Work item
Could you give the whole listing again, exactly as it reads?

====

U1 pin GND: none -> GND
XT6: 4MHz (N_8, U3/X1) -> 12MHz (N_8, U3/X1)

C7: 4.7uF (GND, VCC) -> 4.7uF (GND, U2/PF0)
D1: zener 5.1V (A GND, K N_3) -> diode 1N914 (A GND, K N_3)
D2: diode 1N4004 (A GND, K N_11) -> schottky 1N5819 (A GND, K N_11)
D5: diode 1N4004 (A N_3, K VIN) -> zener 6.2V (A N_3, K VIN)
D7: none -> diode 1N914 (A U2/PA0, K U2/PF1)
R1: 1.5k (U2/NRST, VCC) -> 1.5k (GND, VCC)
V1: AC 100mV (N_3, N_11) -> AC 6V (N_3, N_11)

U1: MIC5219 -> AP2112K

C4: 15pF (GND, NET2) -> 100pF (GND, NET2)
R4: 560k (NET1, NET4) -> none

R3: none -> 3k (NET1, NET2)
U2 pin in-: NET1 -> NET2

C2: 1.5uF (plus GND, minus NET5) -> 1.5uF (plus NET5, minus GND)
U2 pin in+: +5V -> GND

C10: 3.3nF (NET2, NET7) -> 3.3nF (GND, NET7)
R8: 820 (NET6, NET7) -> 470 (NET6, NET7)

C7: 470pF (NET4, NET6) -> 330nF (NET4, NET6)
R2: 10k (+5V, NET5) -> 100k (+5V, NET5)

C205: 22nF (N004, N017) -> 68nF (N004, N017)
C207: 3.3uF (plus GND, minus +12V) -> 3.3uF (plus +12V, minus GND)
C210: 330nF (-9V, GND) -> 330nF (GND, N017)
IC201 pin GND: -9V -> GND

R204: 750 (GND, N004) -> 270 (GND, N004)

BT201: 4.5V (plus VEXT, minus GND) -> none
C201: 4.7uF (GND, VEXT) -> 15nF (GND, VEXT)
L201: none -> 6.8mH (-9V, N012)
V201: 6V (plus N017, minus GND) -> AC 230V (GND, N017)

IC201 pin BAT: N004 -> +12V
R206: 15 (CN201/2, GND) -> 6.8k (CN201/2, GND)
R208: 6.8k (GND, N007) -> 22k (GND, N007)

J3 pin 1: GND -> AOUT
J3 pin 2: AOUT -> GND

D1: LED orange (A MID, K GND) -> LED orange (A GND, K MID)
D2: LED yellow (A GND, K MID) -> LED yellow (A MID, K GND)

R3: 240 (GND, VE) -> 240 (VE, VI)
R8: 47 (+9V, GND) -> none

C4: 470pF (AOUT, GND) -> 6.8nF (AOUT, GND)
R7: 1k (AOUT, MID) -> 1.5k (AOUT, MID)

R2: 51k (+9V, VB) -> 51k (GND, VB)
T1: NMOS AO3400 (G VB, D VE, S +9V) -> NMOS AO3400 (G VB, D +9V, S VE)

====

Exercise result
U1 pin GND: none -> GND
XT6: 4MHz (N_8, U3/X1) -> 12MHz (N_8, U3/X1)

C7: 4.7uF (GND, VCC) -> 4.7uF (GND, U2/PF0)
D1: zener 5.1V (A GND, K N_3) -> diode 1N914 (A GND, K N_3)
D2: diode 1N4004 (A GND, K N_11) -> schottky 1N5819 (A GND, K N_11)
D5: diode 1N4004 (A N_3, K VIN) -> zener 6.2V (A N_3, K VIN)
D7: none -> diode 1N914 (A U2/PA0, K U2/PF1)
R1: 1.5k (U2/NRST, VCC) -> 1.5k (GND, VCC)
V1: AC 100mV (N_3, N_11) -> AC 6V (N_3, N_11)

U1: MIC5219 -> AP2112K

C4: 15pF (GND, NET2) -> 100pF (GND, NET2)
R4: 560k (NET1, NET4) -> none

R3: none -> 3k (NET1, NET2)
U2 pin in-: NET1 -> NET2

C2: 1.5uF (plus GND, minus NET5) -> 1.5uF (plus NET5, minus GND)
U2 pin in+: +5V -> GND

C10: 3.3nF (NET2, NET7) -> 3.3nF (GND, NET7)
R8: 820 (NET6, NET7) -> 470 (NET6, NET7)

C7: 470pF (NET4, NET6) -> 330nF (NET4, NET6)
R2: 10k (+5V, NET5) -> 100k (+5V, NET5)

C205: 22nF (N004, N017) -> 68nF (N004, N017)
C207: 3.3uF (plus GND, minus +12V) -> 3.3uF (plus +12V, minus GND)
C210: 330nF (-9V, GND) -> 330nF (GND, N017)
IC201 pin GND: -9V -> GND

R204: 750 (GND, N004) -> 270 (GND, N004)

BT201: 4.5V (plus VEXT, minus GND) -> none
C201: 4.7uF (GND, VEXT) -> 15nF (GND, VEXT)
L201: none -> 6.8mH (-9V, N012)
V201: 6V (plus N017, minus GND) -> AC 230V (GND, N017)

IC201 pin BAT: N004 -> +12V
R206: 15 (CN201/2, GND) -> 6.8k (CN201/2, GND)
R208: 6.8k (GND, N007) -> 22k (GND, N007)

J3 pin 1: GND -> AOUT
J3 pin 2: AOUT -> GND

D1: LED orange (A MID, K GND) -> LED orange (A GND, K MID)
D2: LED yellow (A GND, K MID) -> LED yellow (A MID, K GND)

R3: 240 (GND, VE) -> 240 (VE, VI)
R8: 47 (+9V, GND) -> none

C4: 470pF (AOUT, GND) -> 6.8nF (AOUT, GND)
R7: 1k (AOUT, MID) -> 1.5k (AOUT, MID)

R2: 51k (+9V, VB) -> 51k (GND, VB)
T1: NMOS AO3400 (G VB, D VE, S +9V) -> NMOS AO3400 (G VB, D +9V, S VE)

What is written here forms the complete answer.